DATASET EXCERPTS:
==================================================
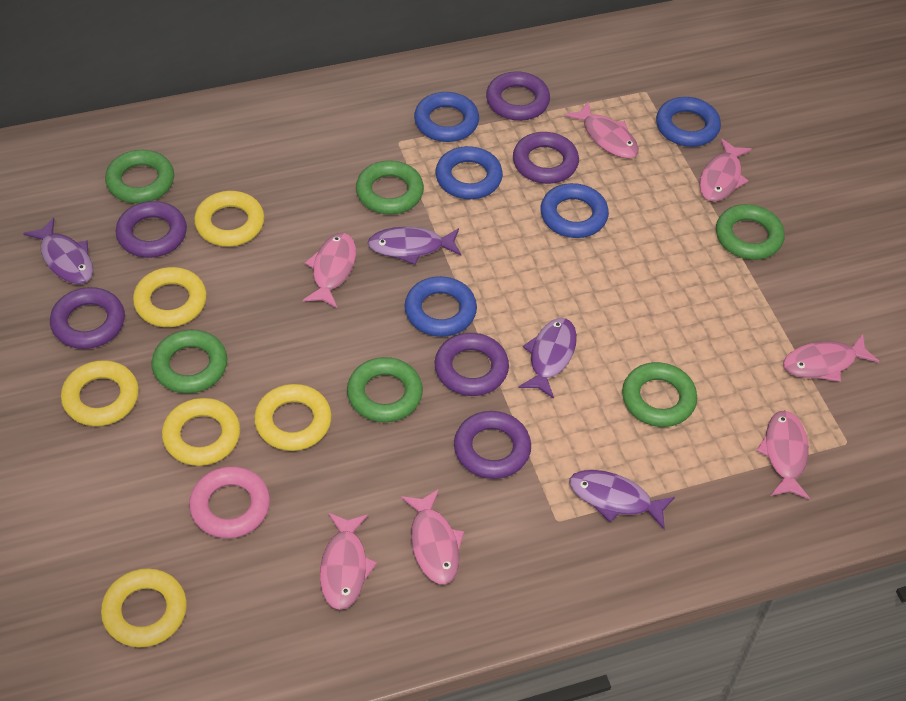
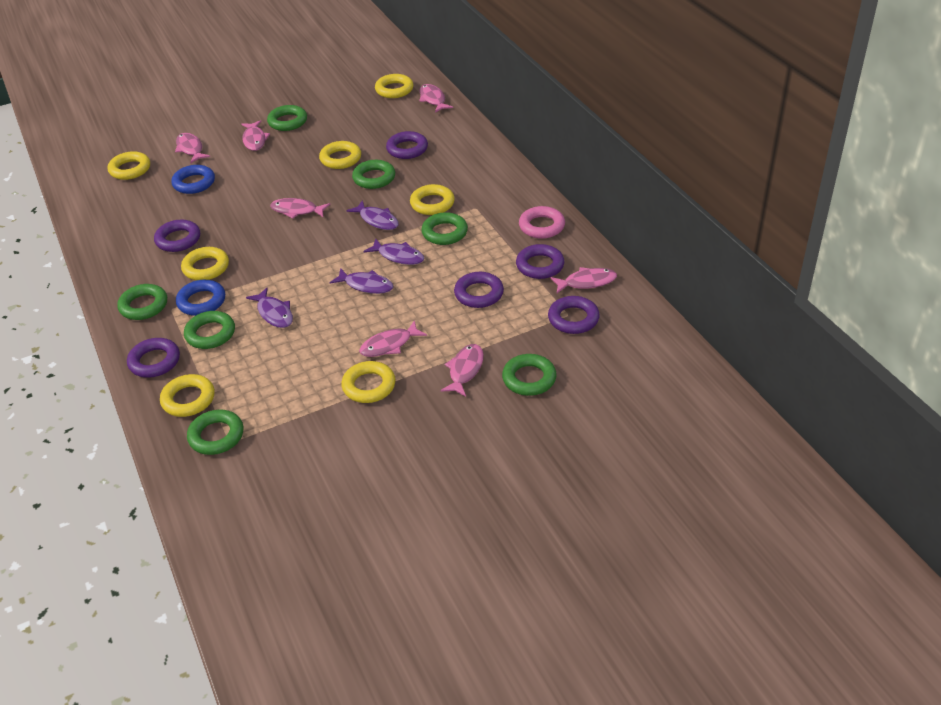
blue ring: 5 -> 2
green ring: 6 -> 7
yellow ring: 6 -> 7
==================================================
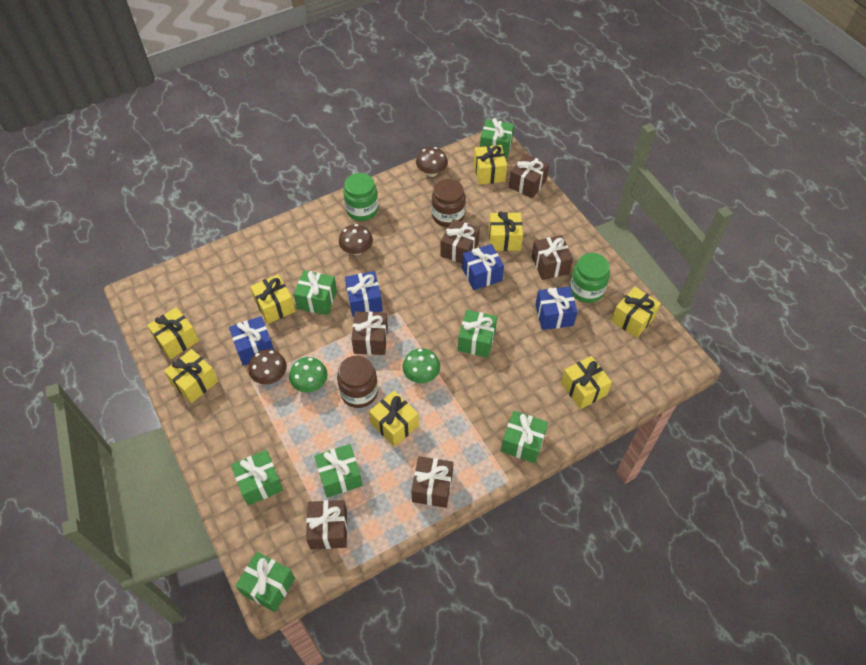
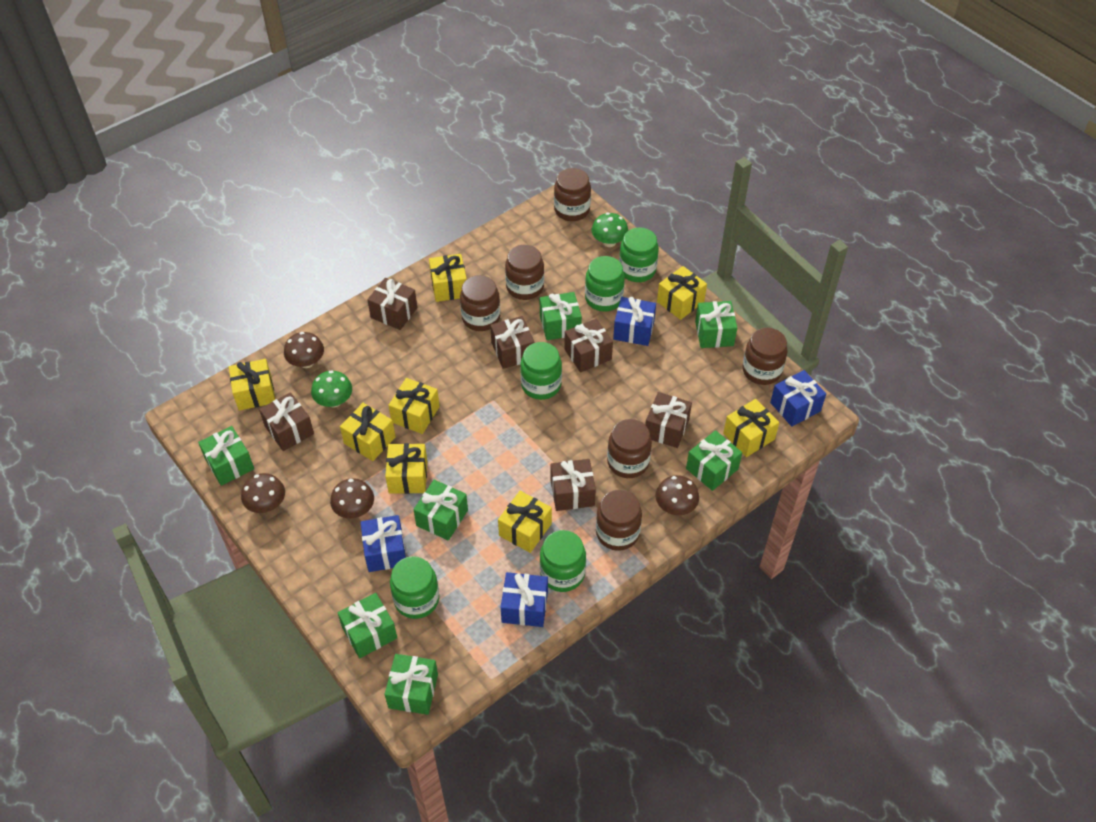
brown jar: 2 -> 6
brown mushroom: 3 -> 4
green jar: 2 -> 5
==================================================
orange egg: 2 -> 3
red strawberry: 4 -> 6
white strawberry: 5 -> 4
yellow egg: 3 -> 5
==================================================
Say how many lines in the entries contain the string "strawberry", and say nothing else.

2